Exercise directions: I need the lines below from the one with "GREY BOWL (no. 1 from left)" down to the one with "camera_right=-65 camera_up=5" reproduced exactly, both ends included, and nothing else.

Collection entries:
####################

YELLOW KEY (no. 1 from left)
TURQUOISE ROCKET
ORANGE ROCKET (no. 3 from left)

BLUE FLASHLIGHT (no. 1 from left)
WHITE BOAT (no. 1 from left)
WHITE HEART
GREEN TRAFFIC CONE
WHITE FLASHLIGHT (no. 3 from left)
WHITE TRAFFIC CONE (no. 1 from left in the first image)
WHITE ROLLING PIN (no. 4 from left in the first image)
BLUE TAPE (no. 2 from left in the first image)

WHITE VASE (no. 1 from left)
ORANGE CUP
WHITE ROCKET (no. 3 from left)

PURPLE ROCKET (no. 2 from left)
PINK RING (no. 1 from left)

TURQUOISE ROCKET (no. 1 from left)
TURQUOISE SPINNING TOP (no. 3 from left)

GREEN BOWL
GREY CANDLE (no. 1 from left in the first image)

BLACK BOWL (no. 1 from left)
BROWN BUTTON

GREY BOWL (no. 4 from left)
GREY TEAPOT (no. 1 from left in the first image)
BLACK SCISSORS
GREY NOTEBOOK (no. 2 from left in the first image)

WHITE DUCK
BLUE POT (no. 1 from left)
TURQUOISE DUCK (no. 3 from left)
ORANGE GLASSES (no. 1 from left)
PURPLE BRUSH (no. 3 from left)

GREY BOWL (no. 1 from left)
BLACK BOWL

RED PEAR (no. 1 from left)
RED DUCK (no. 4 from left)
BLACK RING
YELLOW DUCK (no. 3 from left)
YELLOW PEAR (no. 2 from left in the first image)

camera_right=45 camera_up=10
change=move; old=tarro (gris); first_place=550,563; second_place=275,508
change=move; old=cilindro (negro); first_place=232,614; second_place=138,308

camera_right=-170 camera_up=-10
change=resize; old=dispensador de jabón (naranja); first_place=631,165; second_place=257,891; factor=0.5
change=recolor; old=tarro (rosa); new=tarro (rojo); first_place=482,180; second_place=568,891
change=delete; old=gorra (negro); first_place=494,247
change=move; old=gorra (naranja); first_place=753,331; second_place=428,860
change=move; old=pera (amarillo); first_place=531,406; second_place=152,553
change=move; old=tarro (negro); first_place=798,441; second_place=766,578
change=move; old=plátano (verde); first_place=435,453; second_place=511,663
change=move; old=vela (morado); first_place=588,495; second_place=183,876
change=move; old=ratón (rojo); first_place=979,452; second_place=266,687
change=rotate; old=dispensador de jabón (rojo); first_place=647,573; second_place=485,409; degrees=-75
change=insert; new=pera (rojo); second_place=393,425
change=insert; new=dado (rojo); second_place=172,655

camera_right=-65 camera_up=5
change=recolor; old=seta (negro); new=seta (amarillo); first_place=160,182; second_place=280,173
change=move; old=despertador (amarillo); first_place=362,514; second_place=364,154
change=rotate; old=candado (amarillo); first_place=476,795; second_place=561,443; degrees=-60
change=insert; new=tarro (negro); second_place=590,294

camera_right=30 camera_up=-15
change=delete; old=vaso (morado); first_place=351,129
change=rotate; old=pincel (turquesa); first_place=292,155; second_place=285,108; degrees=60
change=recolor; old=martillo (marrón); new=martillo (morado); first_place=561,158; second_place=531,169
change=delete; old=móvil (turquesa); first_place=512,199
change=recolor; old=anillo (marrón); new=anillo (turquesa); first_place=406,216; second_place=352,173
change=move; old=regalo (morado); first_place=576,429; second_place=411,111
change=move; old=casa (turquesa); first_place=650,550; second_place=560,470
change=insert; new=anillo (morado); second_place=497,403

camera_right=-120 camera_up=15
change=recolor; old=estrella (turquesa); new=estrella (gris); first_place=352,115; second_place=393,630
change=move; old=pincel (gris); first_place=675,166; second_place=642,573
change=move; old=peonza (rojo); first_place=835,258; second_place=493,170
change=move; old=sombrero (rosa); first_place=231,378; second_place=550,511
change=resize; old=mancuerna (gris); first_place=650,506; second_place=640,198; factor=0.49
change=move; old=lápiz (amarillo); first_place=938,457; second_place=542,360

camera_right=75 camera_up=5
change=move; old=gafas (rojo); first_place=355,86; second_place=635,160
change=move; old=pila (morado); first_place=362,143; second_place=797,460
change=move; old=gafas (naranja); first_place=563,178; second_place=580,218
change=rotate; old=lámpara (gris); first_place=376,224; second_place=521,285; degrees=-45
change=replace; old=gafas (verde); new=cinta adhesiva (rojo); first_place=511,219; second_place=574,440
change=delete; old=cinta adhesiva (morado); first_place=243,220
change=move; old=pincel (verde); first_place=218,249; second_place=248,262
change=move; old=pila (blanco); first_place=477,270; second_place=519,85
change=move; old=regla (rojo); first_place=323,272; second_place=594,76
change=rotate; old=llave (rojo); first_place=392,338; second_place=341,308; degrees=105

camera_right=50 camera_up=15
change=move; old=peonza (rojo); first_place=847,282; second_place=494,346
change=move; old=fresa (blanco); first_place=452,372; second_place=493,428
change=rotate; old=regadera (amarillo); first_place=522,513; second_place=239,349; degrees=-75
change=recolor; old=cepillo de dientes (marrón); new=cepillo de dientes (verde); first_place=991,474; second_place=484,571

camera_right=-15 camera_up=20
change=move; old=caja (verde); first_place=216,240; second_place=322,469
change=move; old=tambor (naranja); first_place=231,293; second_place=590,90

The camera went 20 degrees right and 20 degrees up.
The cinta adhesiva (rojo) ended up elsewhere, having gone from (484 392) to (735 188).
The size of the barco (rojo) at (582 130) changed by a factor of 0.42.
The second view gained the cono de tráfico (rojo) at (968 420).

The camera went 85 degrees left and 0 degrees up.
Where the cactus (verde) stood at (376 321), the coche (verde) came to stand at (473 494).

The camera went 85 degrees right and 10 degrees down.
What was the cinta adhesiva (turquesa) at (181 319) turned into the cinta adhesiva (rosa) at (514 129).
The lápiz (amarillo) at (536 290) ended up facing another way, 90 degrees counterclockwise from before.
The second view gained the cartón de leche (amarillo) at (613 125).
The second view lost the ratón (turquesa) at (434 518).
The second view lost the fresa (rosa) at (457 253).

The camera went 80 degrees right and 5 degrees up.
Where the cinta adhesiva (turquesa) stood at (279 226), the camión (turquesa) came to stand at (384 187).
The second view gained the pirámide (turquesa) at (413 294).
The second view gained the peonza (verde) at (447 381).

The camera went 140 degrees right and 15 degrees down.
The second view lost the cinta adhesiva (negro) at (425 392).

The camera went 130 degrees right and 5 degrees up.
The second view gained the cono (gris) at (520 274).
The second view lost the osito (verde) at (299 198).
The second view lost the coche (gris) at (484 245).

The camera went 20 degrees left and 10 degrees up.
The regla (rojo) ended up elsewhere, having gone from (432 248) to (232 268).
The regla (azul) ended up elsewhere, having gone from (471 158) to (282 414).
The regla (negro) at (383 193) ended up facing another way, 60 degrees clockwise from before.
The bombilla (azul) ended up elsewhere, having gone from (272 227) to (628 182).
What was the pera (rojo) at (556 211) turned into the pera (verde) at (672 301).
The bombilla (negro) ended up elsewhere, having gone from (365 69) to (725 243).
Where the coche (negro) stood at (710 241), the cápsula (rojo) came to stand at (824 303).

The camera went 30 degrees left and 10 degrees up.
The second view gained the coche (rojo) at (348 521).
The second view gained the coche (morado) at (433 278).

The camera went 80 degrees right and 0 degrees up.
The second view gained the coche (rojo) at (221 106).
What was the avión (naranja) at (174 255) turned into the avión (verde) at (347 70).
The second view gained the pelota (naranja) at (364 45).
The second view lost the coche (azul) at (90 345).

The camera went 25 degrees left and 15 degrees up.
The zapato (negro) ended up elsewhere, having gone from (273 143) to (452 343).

####################

Answer box:
GREY BOWL (no. 1 from left)
BLACK BOWL

RED PEAR (no. 1 from left)
RED DUCK (no. 4 from left)
BLACK RING
YELLOW DUCK (no. 3 from left)
YELLOW PEAR (no. 2 from left in the first image)

camera_right=45 camera_up=10
change=move; old=tarro (gris); first_place=550,563; second_place=275,508
change=move; old=cilindro (negro); first_place=232,614; second_place=138,308

camera_right=-170 camera_up=-10
change=resize; old=dispensador de jabón (naranja); first_place=631,165; second_place=257,891; factor=0.5
change=recolor; old=tarro (rosa); new=tarro (rojo); first_place=482,180; second_place=568,891
change=delete; old=gorra (negro); first_place=494,247
change=move; old=gorra (naranja); first_place=753,331; second_place=428,860
change=move; old=pera (amarillo); first_place=531,406; second_place=152,553
change=move; old=tarro (negro); first_place=798,441; second_place=766,578
change=move; old=plátano (verde); first_place=435,453; second_place=511,663
change=move; old=vela (morado); first_place=588,495; second_place=183,876
change=move; old=ratón (rojo); first_place=979,452; second_place=266,687
change=rotate; old=dispensador de jabón (rojo); first_place=647,573; second_place=485,409; degrees=-75
change=insert; new=pera (rojo); second_place=393,425
change=insert; new=dado (rojo); second_place=172,655

camera_right=-65 camera_up=5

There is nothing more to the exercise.